Assignment:
Set down the full listing below word for word; pictures stay out of the copy.

Data section:
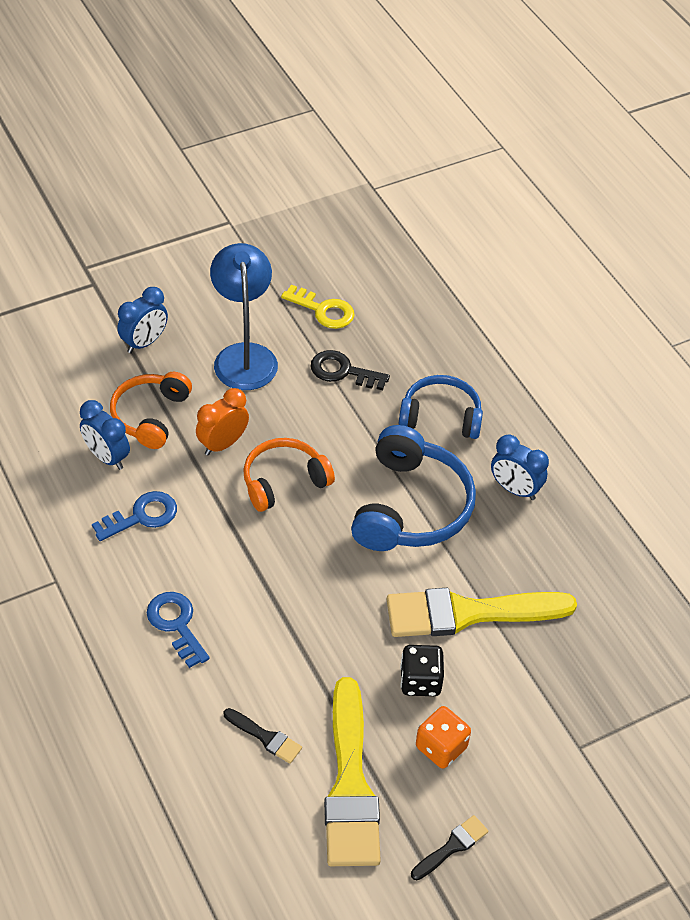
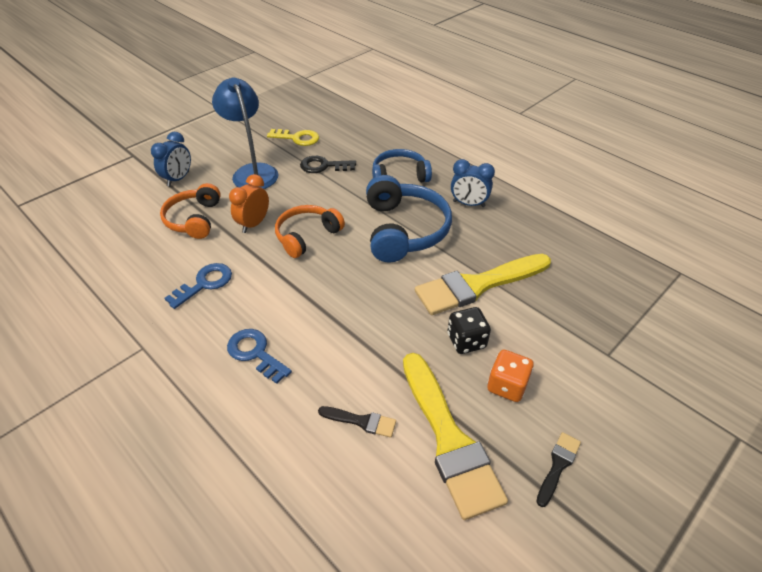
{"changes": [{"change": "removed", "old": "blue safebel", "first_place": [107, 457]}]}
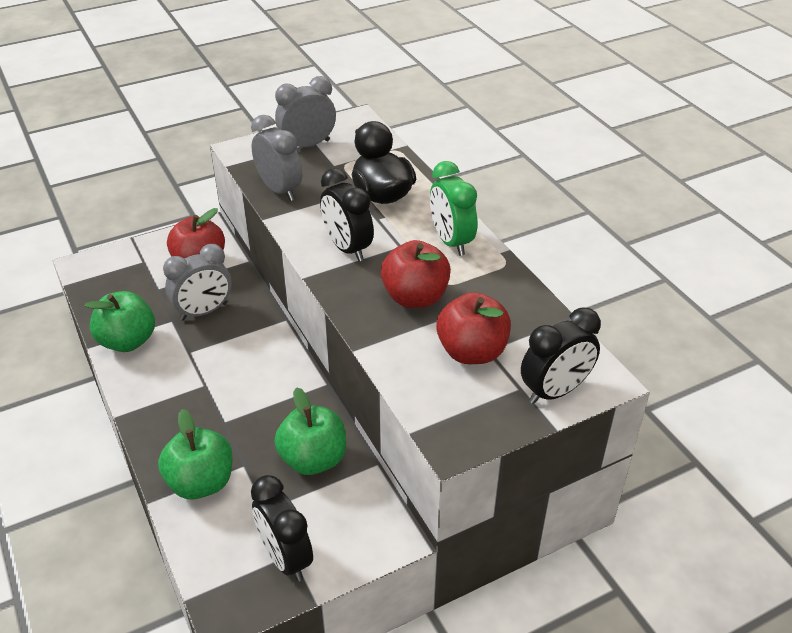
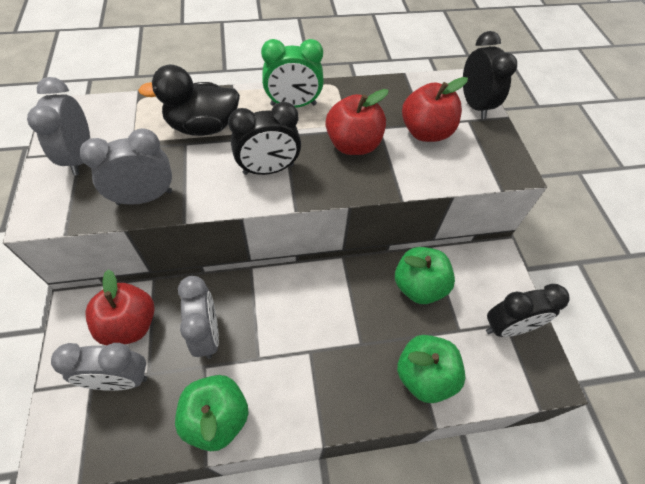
{"changes": [{"change": "added", "new": "grey safebel", "second_place": [120, 380]}]}
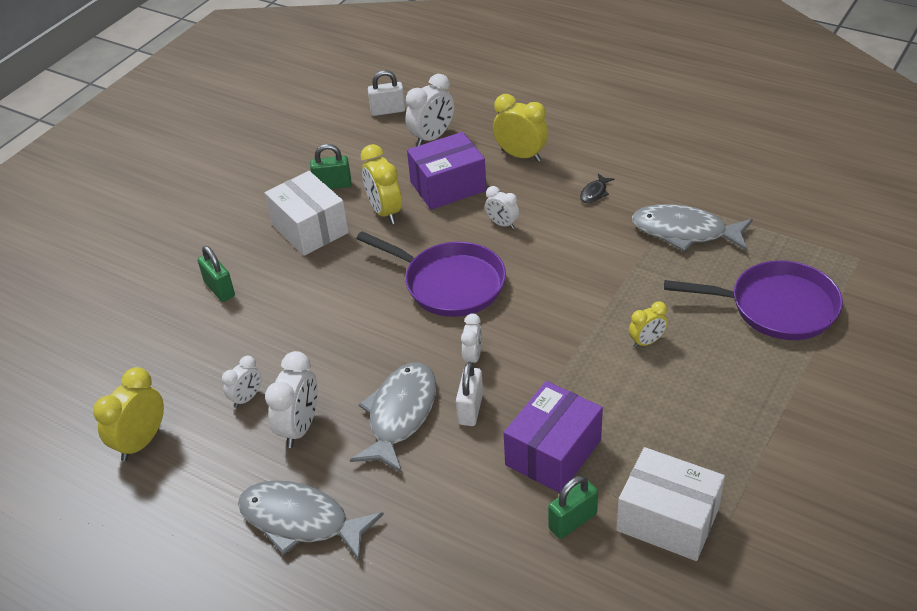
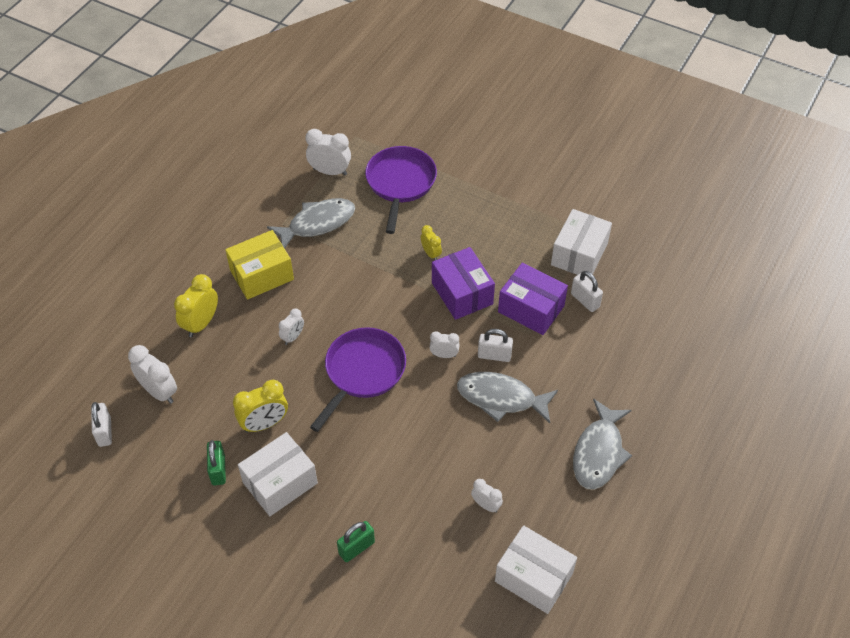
{"changes": [{"change": "moved", "old": "white safebel", "first_place": [300, 428], "second_place": [330, 171]}, {"change": "moved", "old": "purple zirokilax", "first_place": [448, 186], "second_place": [462, 293]}, {"change": "replaced", "old": "yellow safebel", "new": "white zirokilax", "first_place": [141, 442], "second_place": [533, 577]}, {"change": "replaced", "old": "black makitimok", "new": "yellow zirokilax", "first_place": [594, 193], "second_place": [262, 275]}, {"change": "recoloured", "old": "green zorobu", "new": "white zorobu", "first_place": [572, 521], "second_place": [585, 300]}, {"change": "turned", "old": "grey makitimok", "first_place": [685, 232], "second_place": [317, 223], "degrees": -135}]}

Task solution:
{"changes": [{"change": "removed", "old": "blue safebel", "first_place": [107, 457]}]}
{"changes": [{"change": "added", "new": "grey safebel", "second_place": [120, 380]}]}
{"changes": [{"change": "moved", "old": "white safebel", "first_place": [300, 428], "second_place": [330, 171]}, {"change": "moved", "old": "purple zirokilax", "first_place": [448, 186], "second_place": [462, 293]}, {"change": "replaced", "old": "yellow safebel", "new": "white zirokilax", "first_place": [141, 442], "second_place": [533, 577]}, {"change": "replaced", "old": "black makitimok", "new": "yellow zirokilax", "first_place": [594, 193], "second_place": [262, 275]}, {"change": "recoloured", "old": "green zorobu", "new": "white zorobu", "first_place": [572, 521], "second_place": [585, 300]}, {"change": "turned", "old": "grey makitimok", "first_place": [685, 232], "second_place": [317, 223], "degrees": -135}]}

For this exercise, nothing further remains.